■ Work instructions ■
Only the lines below from the one containing "P1 pin 1: 0V -> VCC" to the one containing "U1: NAND 74HC132" should be repeated, both included and unchanged.

■ Supplied information ■
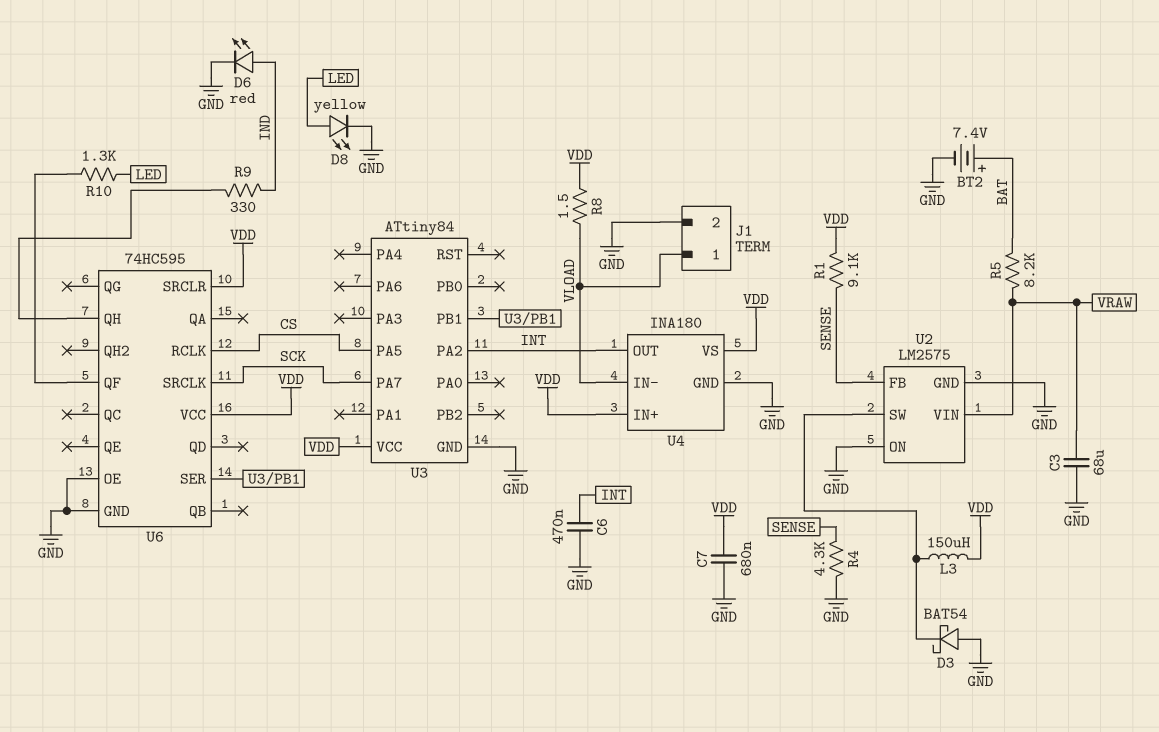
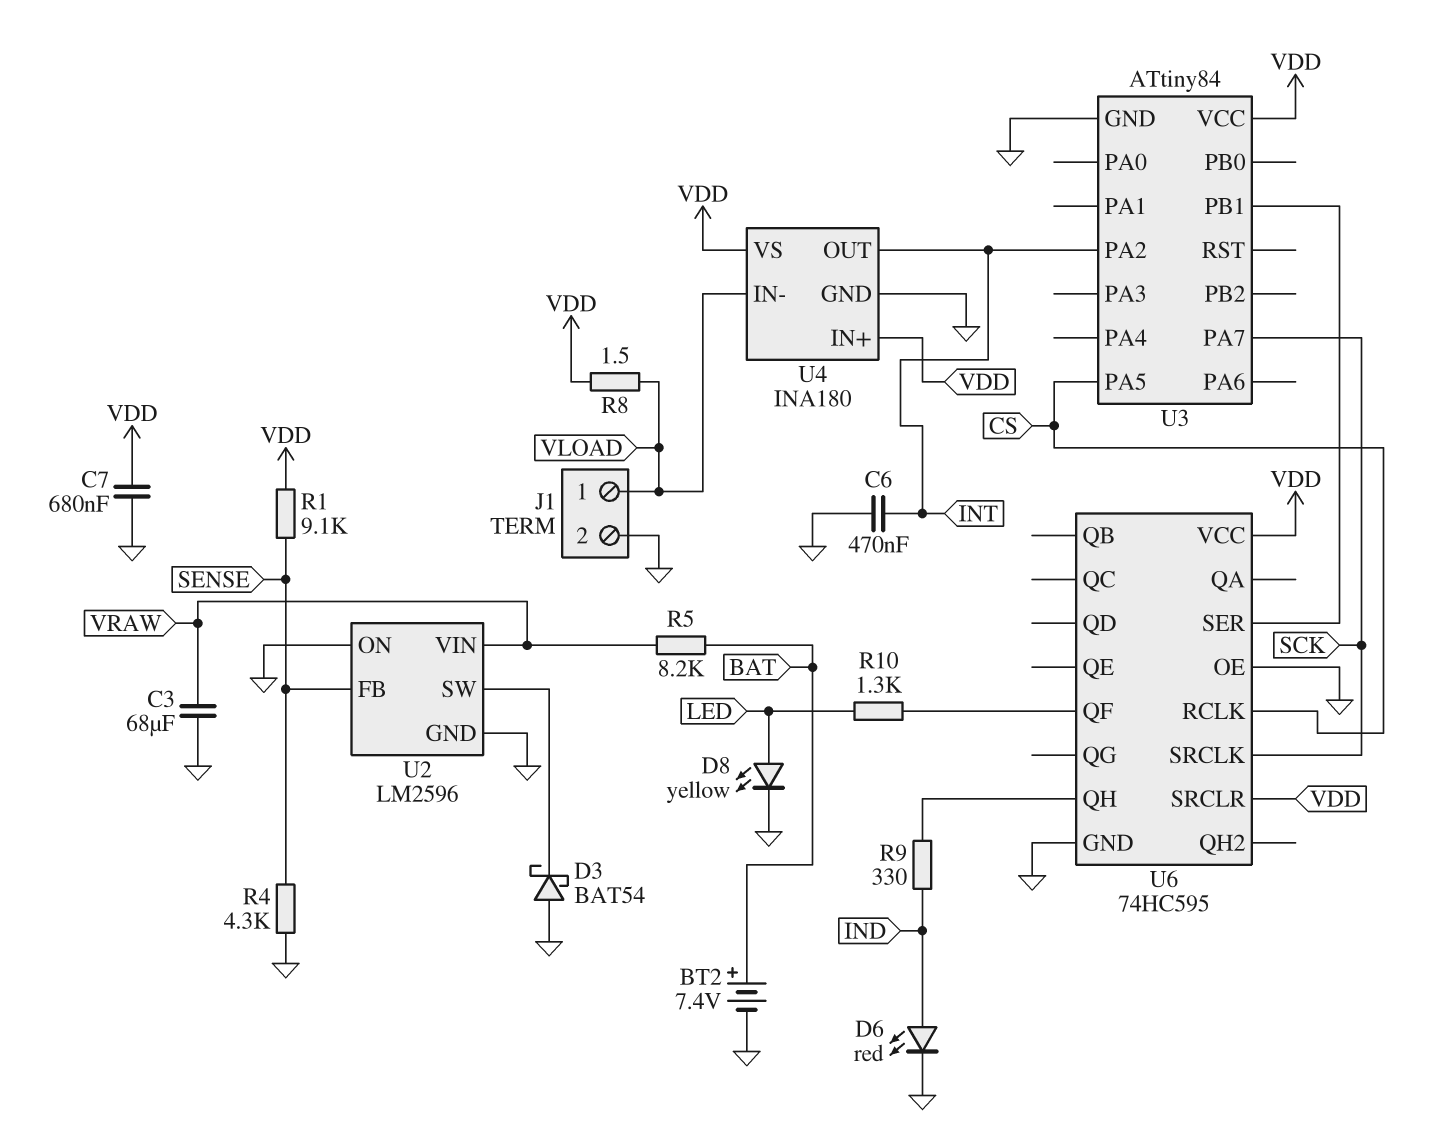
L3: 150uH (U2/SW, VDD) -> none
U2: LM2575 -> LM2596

* * *

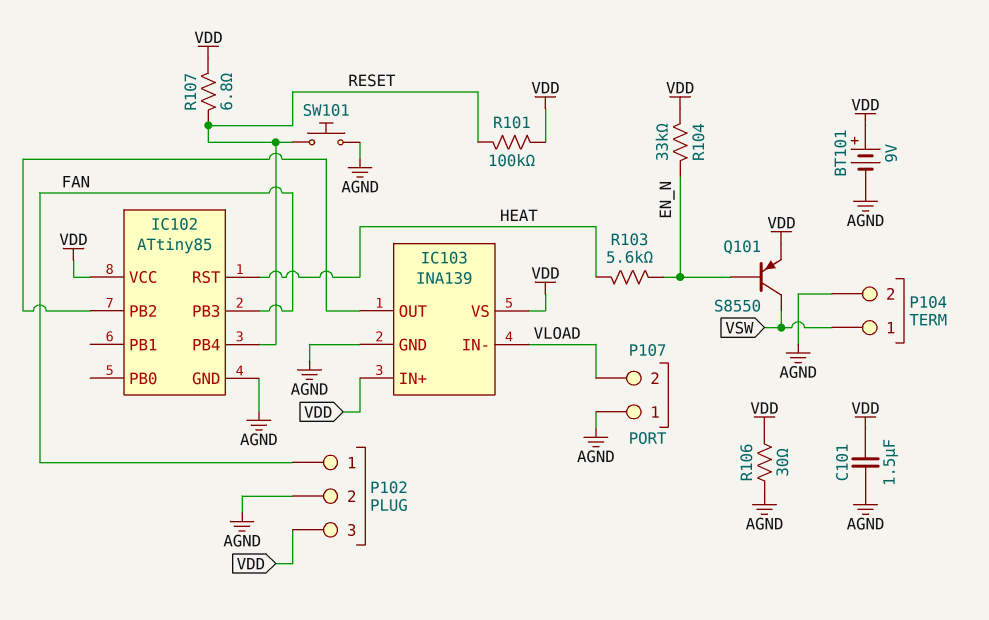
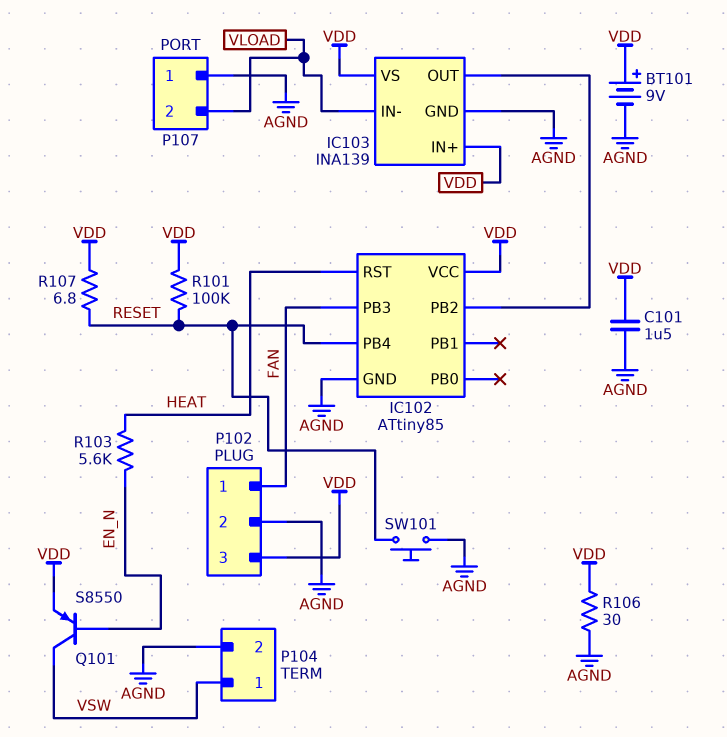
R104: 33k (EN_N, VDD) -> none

* * *

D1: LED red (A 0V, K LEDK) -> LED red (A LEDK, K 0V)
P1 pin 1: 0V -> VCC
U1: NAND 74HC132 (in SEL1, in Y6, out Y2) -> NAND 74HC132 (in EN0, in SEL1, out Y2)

■ Task output ■
P1 pin 1: 0V -> VCC
U1: NAND 74HC132 (in SEL1, in Y6, out Y2) -> NAND 74HC132 (in EN0, in SEL1, out Y2)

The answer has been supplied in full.